* **What you will do**:
Copy every line of the items below character for character, leaving out the pictures.

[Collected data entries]

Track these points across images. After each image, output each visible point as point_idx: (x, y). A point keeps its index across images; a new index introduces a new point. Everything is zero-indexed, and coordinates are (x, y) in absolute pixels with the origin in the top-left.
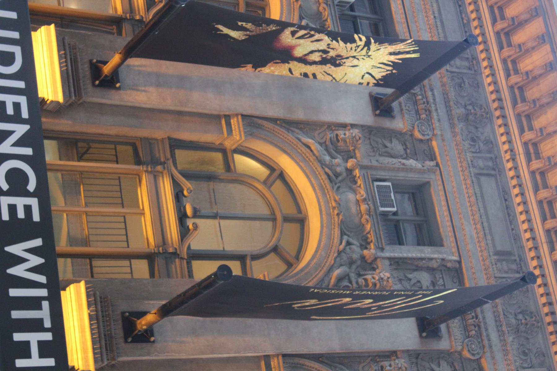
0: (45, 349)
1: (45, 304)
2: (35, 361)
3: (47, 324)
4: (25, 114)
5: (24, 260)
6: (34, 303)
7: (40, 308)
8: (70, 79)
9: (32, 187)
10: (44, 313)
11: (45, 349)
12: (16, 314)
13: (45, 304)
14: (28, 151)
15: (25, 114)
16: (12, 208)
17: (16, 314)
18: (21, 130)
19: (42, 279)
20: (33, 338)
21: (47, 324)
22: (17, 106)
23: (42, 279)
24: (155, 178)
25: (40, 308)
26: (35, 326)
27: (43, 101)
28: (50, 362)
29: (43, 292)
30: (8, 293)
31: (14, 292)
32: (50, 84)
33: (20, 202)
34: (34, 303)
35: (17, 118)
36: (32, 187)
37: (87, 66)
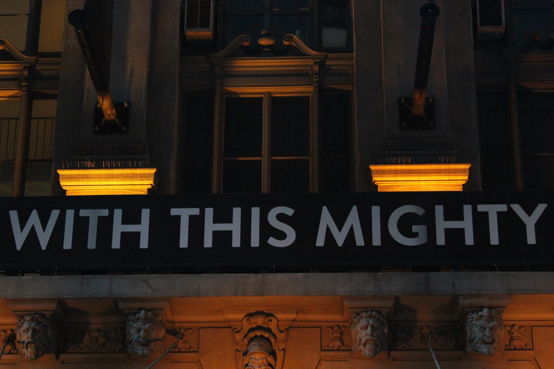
0: (132, 217)
1: (83, 213)
2: (143, 228)
3: (105, 212)
5: (33, 230)
6: (81, 225)
7: (86, 219)
10: (92, 215)
11: (132, 217)
12: (92, 244)
17: (92, 244)
19: (55, 214)
20: (119, 228)
21: (105, 212)
23: (55, 214)
25: (87, 219)
26: (105, 225)
28: (146, 213)
29: (70, 214)
30: (115, 250)
31: (68, 244)
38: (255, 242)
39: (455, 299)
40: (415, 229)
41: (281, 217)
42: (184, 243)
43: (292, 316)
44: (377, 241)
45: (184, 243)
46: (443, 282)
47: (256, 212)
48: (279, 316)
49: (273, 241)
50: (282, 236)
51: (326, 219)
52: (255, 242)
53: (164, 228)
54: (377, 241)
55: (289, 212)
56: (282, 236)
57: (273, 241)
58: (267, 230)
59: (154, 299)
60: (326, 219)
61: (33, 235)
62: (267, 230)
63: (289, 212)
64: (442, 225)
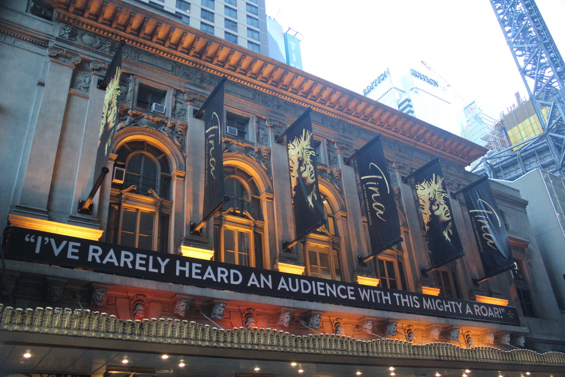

* **Completed task**:
Track these points across images. After each image, output each visible point as point_idx: (x, y). A point keeps its index across images; a new index introduces a new point. Everything is zero-indexed, and coordinates are (x, y) in absolute pixels with the origin in the top-left.
0: (45, 349)
1: (45, 304)
2: (35, 361)
3: (47, 324)
4: (25, 114)
5: (24, 260)
6: (34, 303)
7: (40, 308)
8: (70, 79)
9: (32, 187)
10: (44, 313)
11: (45, 349)
12: (16, 314)
13: (45, 304)
14: (28, 151)
15: (25, 114)
16: (12, 208)
17: (16, 314)
18: (21, 130)
19: (42, 279)
20: (33, 338)
21: (47, 324)
22: (17, 106)
23: (42, 279)
24: (155, 178)
25: (40, 308)
26: (35, 326)
27: (43, 101)
28: (50, 362)
29: (43, 292)
30: (8, 293)
31: (14, 292)
32: (50, 84)
33: (20, 202)
34: (34, 303)
35: (17, 118)
36: (32, 187)
37: (87, 66)
0: (132, 217)
1: (83, 213)
2: (143, 228)
3: (105, 212)
5: (33, 230)
6: (81, 225)
7: (86, 219)
10: (92, 215)
11: (132, 217)
12: (92, 244)
17: (92, 244)
19: (55, 214)
20: (119, 228)
21: (105, 212)
23: (55, 214)
25: (87, 219)
26: (105, 225)
28: (146, 213)
29: (70, 214)
30: (115, 250)
31: (68, 244)
38: (255, 242)
39: (455, 299)
40: (415, 229)
41: (281, 217)
42: (184, 243)
43: (292, 316)
44: (377, 241)
45: (184, 243)
46: (443, 282)
47: (256, 212)
48: (279, 316)
49: (273, 241)
50: (282, 236)
51: (326, 219)
52: (255, 242)
53: (164, 228)
54: (377, 241)
55: (289, 212)
56: (282, 236)
57: (273, 241)
58: (267, 230)
59: (154, 299)
60: (326, 219)
61: (33, 235)
62: (267, 230)
63: (289, 212)
64: (442, 225)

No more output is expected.